• Exercise goal: Any images in the records should be skipped; transcribe the rest exactly.

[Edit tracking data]
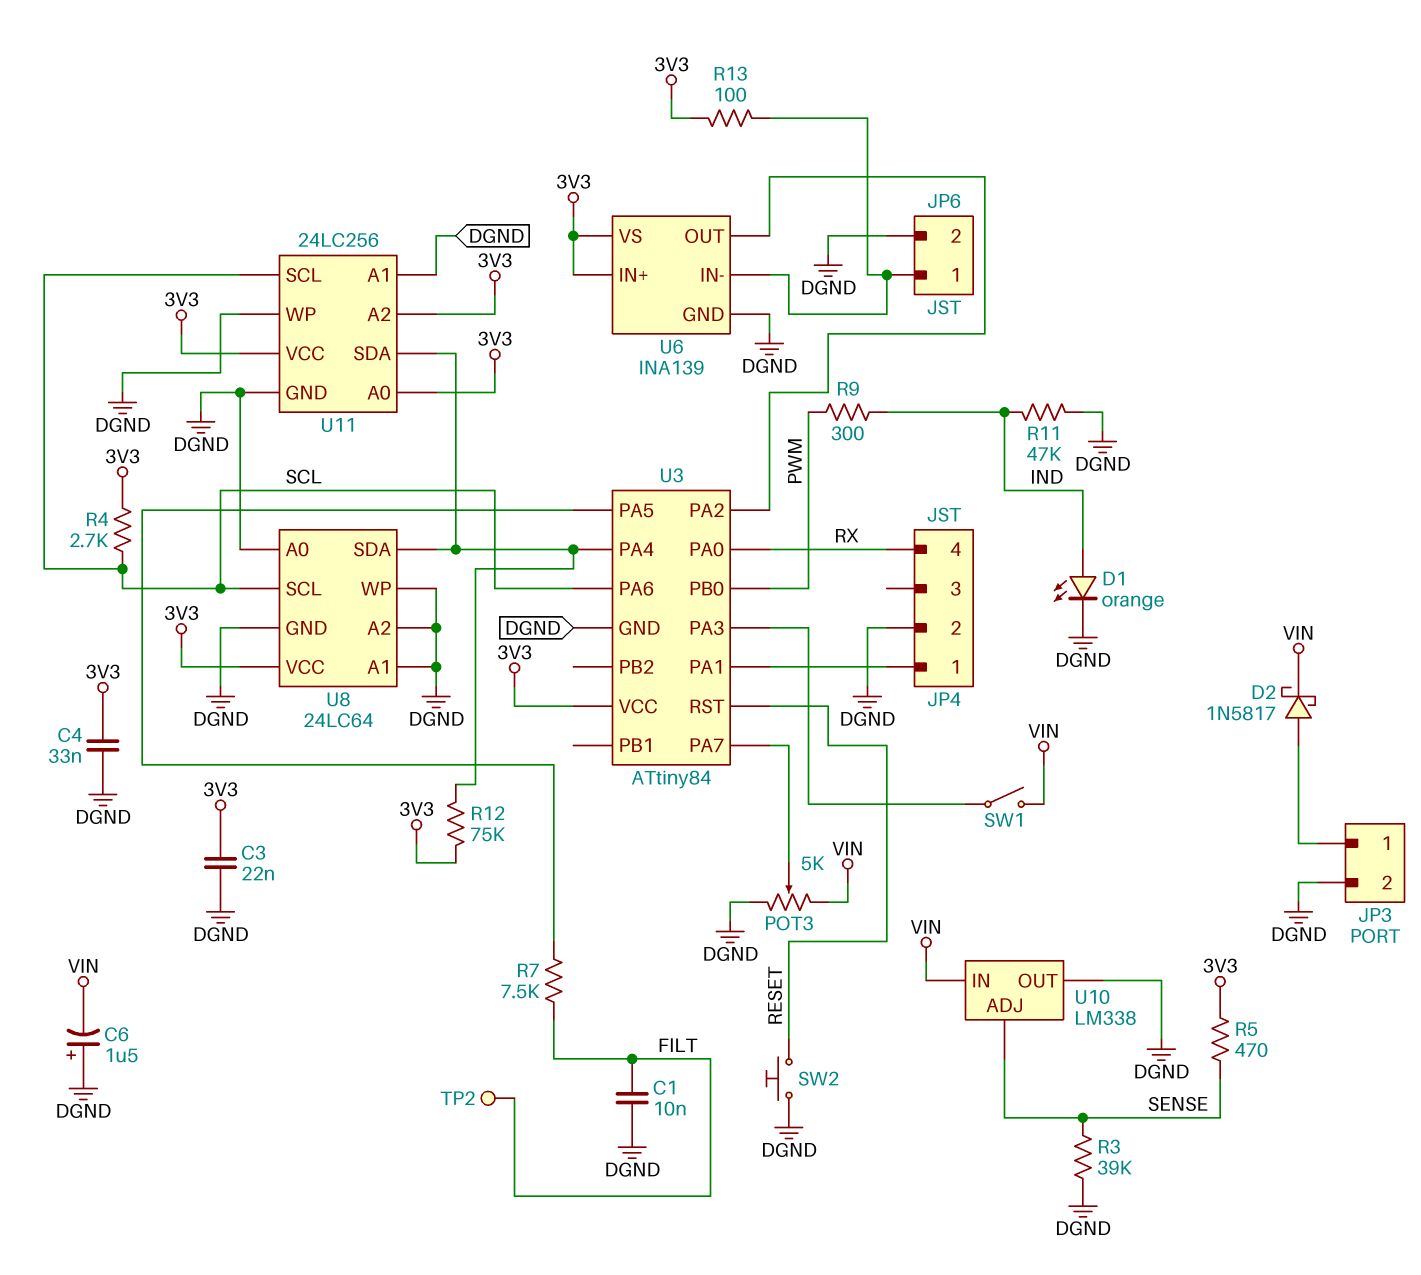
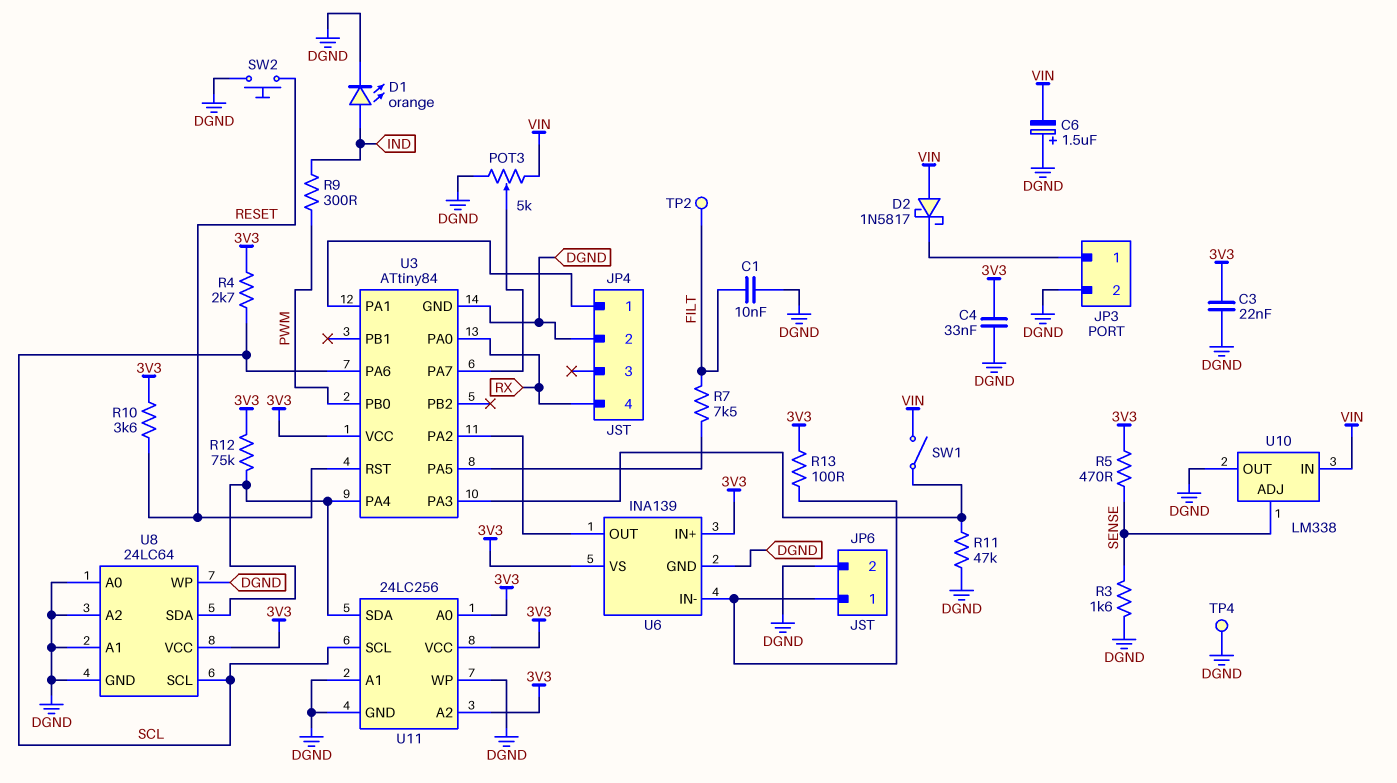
D2: schottky 1N5817 (A JP3/1, K VIN) -> schottky 1N5817 (A VIN, K JP3/1)
R3: 39k (DGND, SENSE) -> 1.6k (DGND, SENSE)
R10: none -> 3.6k (3V3, RESET)
R11: 47k (DGND, IND) -> 47k (DGND, U3/PA3)
TP4: none -> test point (DGND)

• Response to the task:
D2: schottky 1N5817 (A JP3/1, K VIN) -> schottky 1N5817 (A VIN, K JP3/1)
R3: 39k (DGND, SENSE) -> 1.6k (DGND, SENSE)
R10: none -> 3.6k (3V3, RESET)
R11: 47k (DGND, IND) -> 47k (DGND, U3/PA3)
TP4: none -> test point (DGND)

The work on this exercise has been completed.